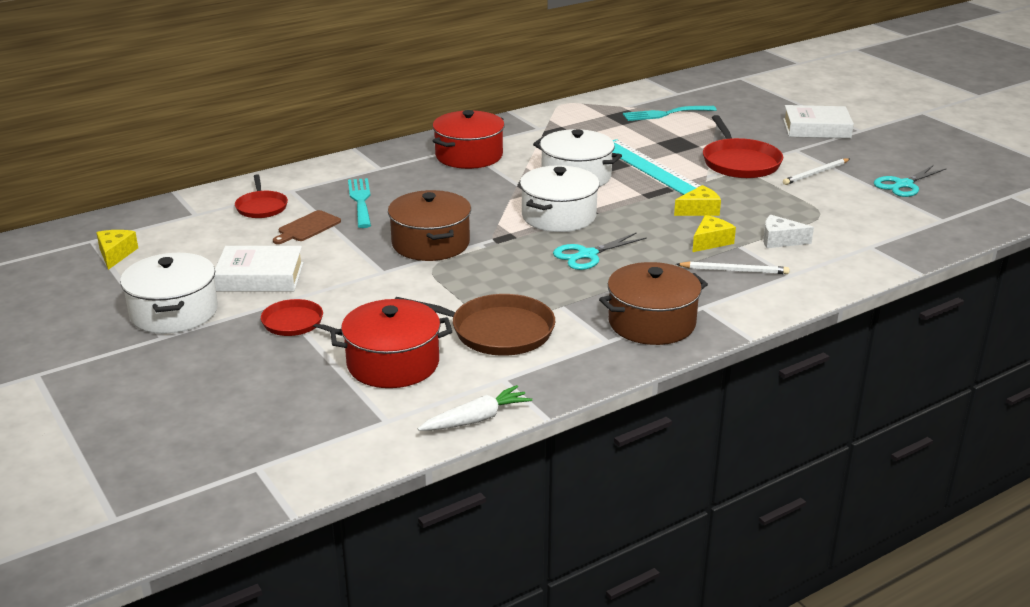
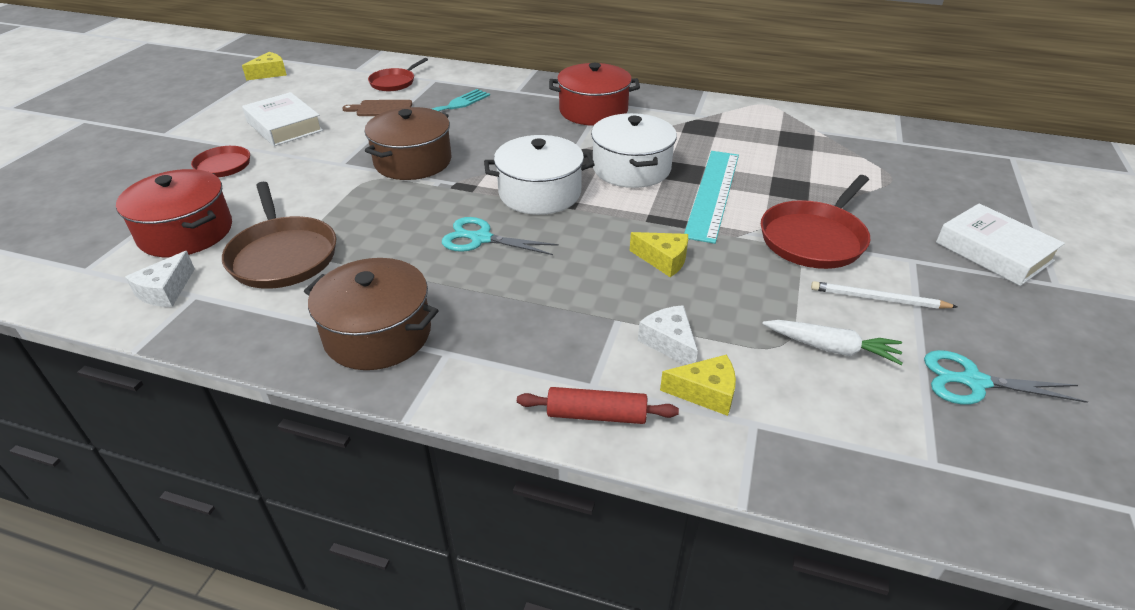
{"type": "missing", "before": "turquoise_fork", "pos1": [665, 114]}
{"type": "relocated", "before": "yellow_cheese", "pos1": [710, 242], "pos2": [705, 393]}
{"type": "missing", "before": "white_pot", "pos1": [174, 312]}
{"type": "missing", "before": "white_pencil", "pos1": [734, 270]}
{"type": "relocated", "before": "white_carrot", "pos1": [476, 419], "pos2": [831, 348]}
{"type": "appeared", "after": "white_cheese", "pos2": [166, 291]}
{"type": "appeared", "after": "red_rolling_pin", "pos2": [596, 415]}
################
## Problem to solve
The entries above must be output exactly, with every image left out.

## Response to the task
{"type": "missing", "before": "turquoise_fork", "pos1": [665, 114]}
{"type": "relocated", "before": "yellow_cheese", "pos1": [710, 242], "pos2": [705, 393]}
{"type": "missing", "before": "white_pot", "pos1": [174, 312]}
{"type": "missing", "before": "white_pencil", "pos1": [734, 270]}
{"type": "relocated", "before": "white_carrot", "pos1": [476, 419], "pos2": [831, 348]}
{"type": "appeared", "after": "white_cheese", "pos2": [166, 291]}
{"type": "appeared", "after": "red_rolling_pin", "pos2": [596, 415]}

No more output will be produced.